- _Work required_
Using the data below, restate exactly every line from the one with "orange star: (55, 167) -> (114, 284), moved" up to and including the one with "blue cross: (85, 40) -> (32, 63), moved". No picture belongs in it.

(Beginning of Supplied records)

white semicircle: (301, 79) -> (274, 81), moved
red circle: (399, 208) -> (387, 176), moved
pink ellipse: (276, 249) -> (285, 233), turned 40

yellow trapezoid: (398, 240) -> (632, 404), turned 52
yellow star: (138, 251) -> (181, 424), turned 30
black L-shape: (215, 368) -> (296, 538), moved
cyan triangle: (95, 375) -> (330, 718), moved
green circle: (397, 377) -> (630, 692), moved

(End of Supplied records)
(Beginning of Supplied records)

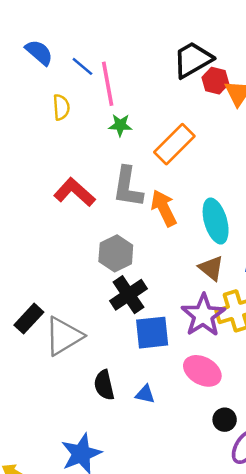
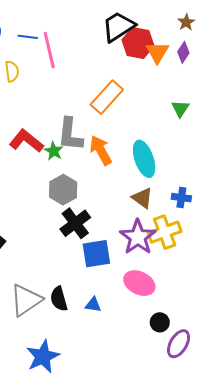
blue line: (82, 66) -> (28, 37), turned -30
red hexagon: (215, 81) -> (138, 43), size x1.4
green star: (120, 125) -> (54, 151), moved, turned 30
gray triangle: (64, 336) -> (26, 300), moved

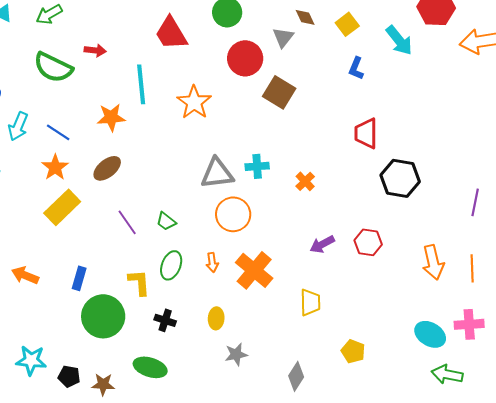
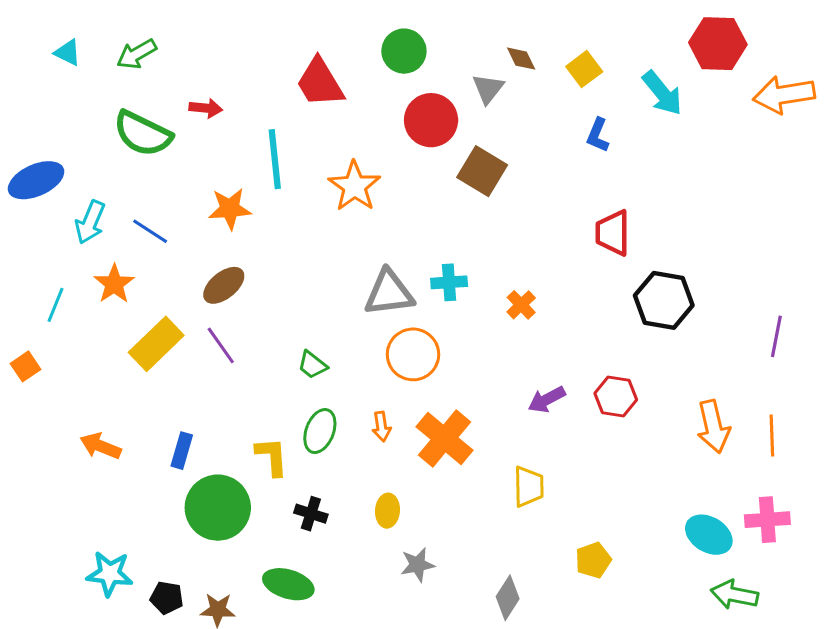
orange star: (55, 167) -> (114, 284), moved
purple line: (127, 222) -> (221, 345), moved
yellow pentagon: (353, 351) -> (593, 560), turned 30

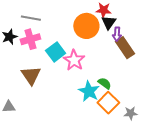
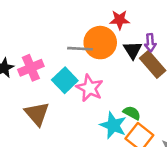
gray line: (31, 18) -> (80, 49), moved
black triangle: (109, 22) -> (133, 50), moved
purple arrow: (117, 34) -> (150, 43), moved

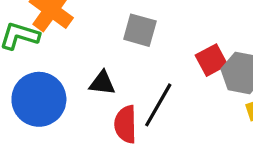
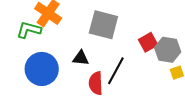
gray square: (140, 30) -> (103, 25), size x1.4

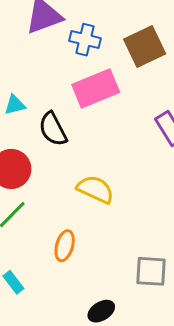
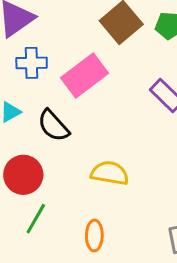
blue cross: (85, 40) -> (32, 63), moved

(End of Supplied records)

- _Output_
orange star: (55, 167) -> (114, 284), moved
purple line: (127, 222) -> (221, 345), moved
yellow pentagon: (353, 351) -> (593, 560), turned 30

gray line: (31, 18) -> (80, 49), moved
black triangle: (109, 22) -> (133, 50), moved
purple arrow: (117, 34) -> (150, 43), moved

gray square: (140, 30) -> (103, 25), size x1.4

blue cross: (85, 40) -> (32, 63), moved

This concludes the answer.